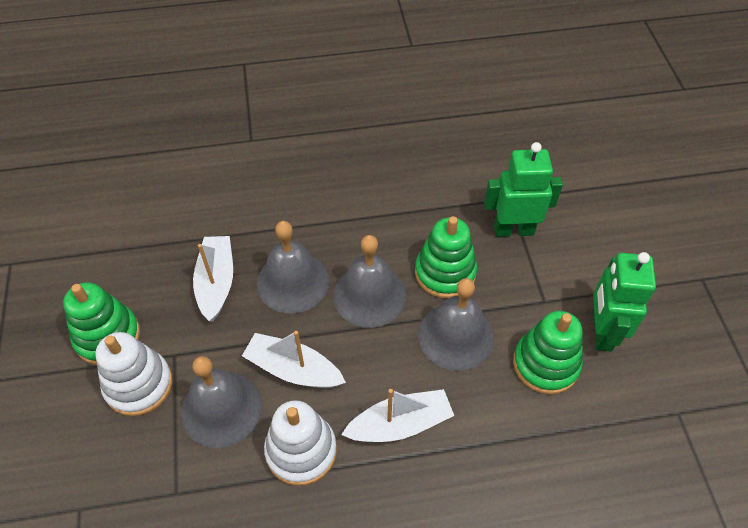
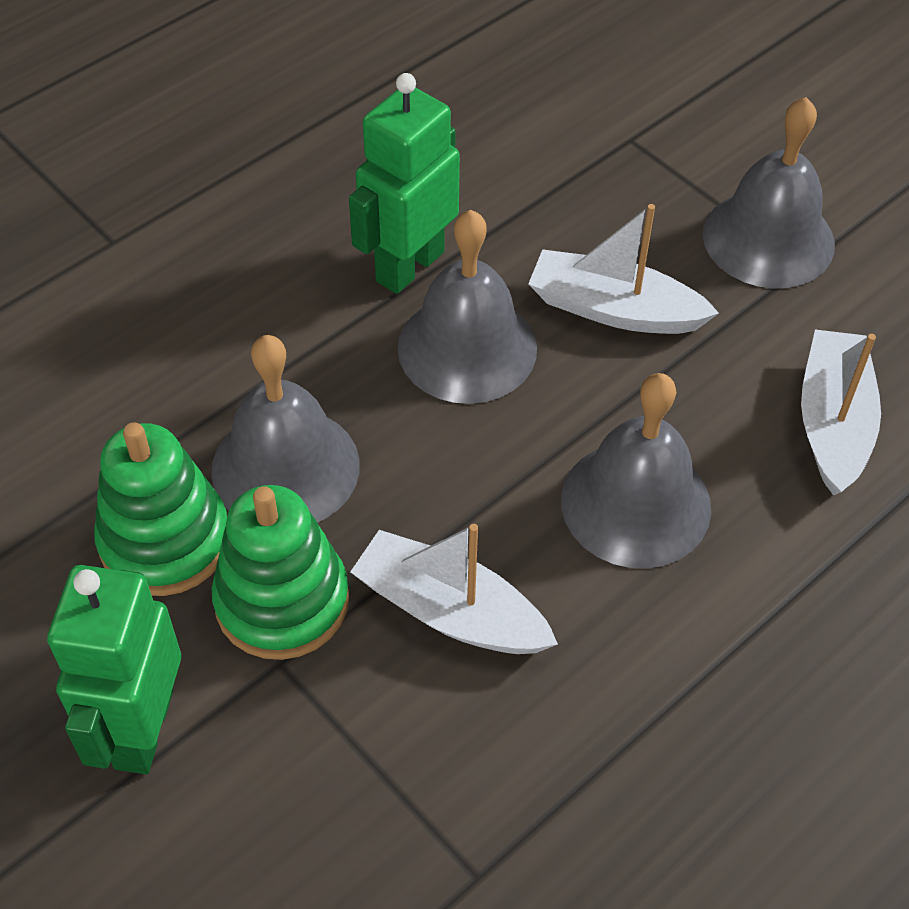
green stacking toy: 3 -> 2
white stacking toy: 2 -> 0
------
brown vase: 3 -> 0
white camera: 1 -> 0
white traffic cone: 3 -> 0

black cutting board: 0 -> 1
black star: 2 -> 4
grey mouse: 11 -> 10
------
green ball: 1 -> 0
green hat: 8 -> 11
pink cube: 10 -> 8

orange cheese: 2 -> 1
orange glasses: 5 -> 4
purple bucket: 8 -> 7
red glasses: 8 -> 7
------
Using the listing above, report each line that mentions the word "black".

black cutting board: 0 -> 1
black star: 2 -> 4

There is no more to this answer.